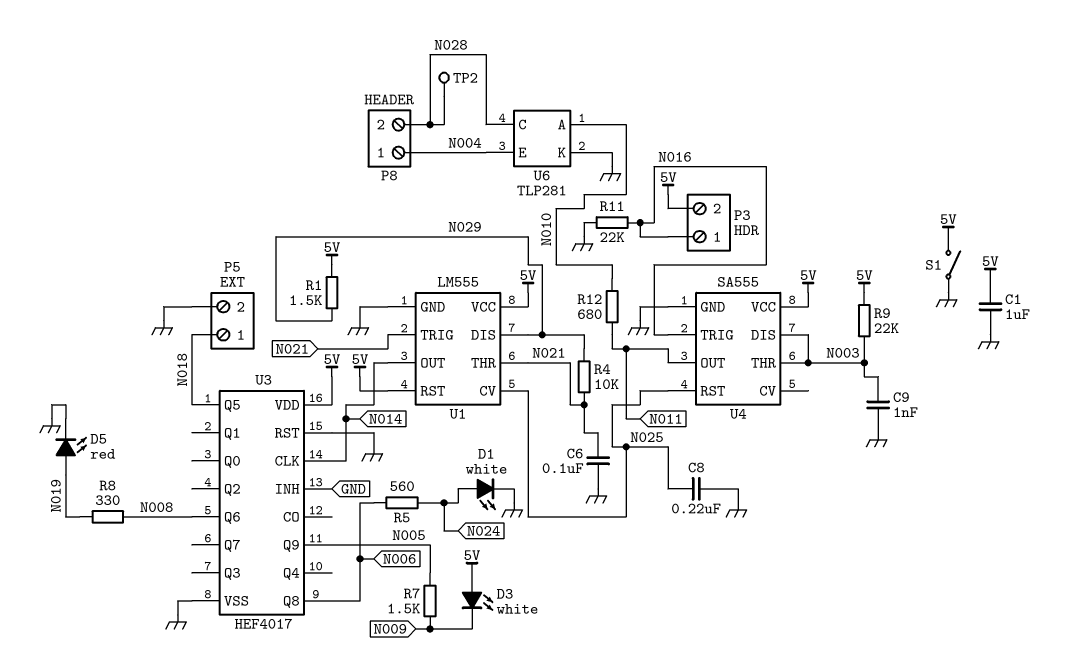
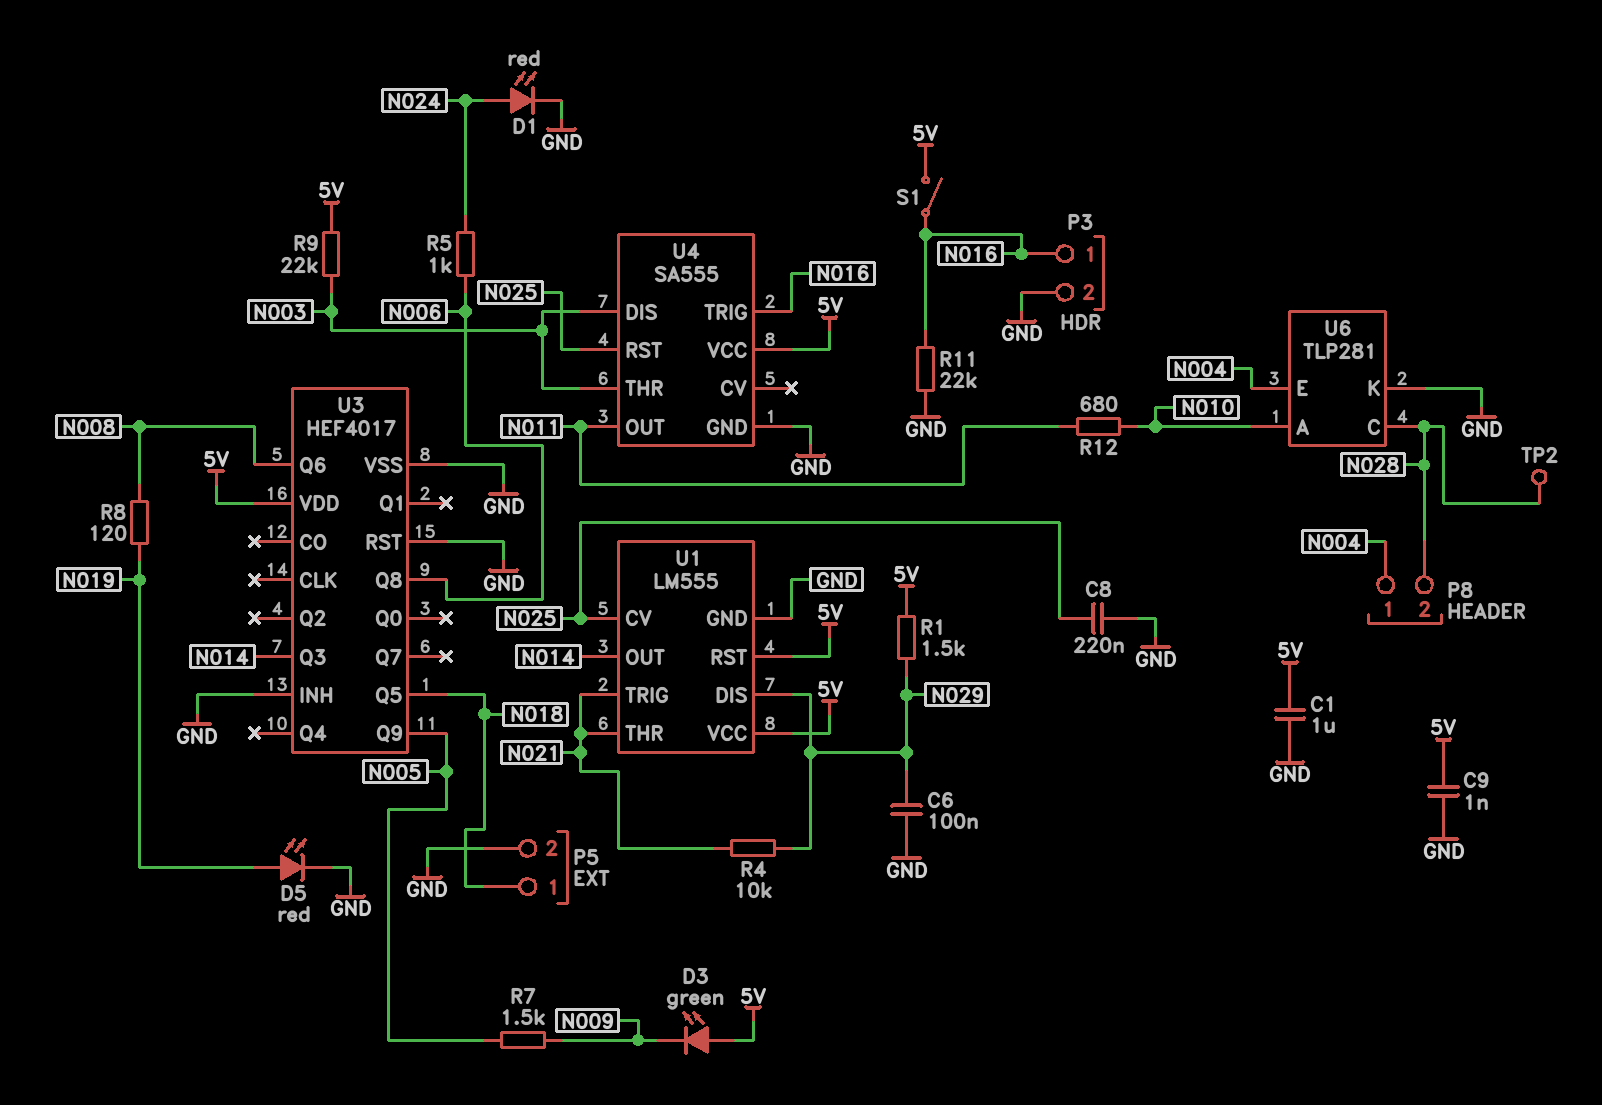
C6: 100nF (GND, N021) -> 100nF (GND, N029)
C9: 1nF (GND, N003) -> 1nF (5V, GND)
D1: LED white (A N024, K GND) -> LED red (A N024, K GND)
D3: LED white (A 5V, K N009) -> LED green (A 5V, K N009)
P3 pin 2: 5V -> GND
R5: 560 (N006, N024) -> 1k (N006, N024)
R8: 330 (N008, N019) -> 120 (N008, N019)
S1: switch (5V, GND) -> switch (5V, N016)
U3 pin CLK: N014 -> none
U3 pin Q3: none -> N014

**What you need to do:** All lines from the one with "S1: switch (5V, GND) -> switch (5V, N016)" through the end of the records need to be copied exactly, and no other lines.

**Task solution:**
S1: switch (5V, GND) -> switch (5V, N016)
U3 pin CLK: N014 -> none
U3 pin Q3: none -> N014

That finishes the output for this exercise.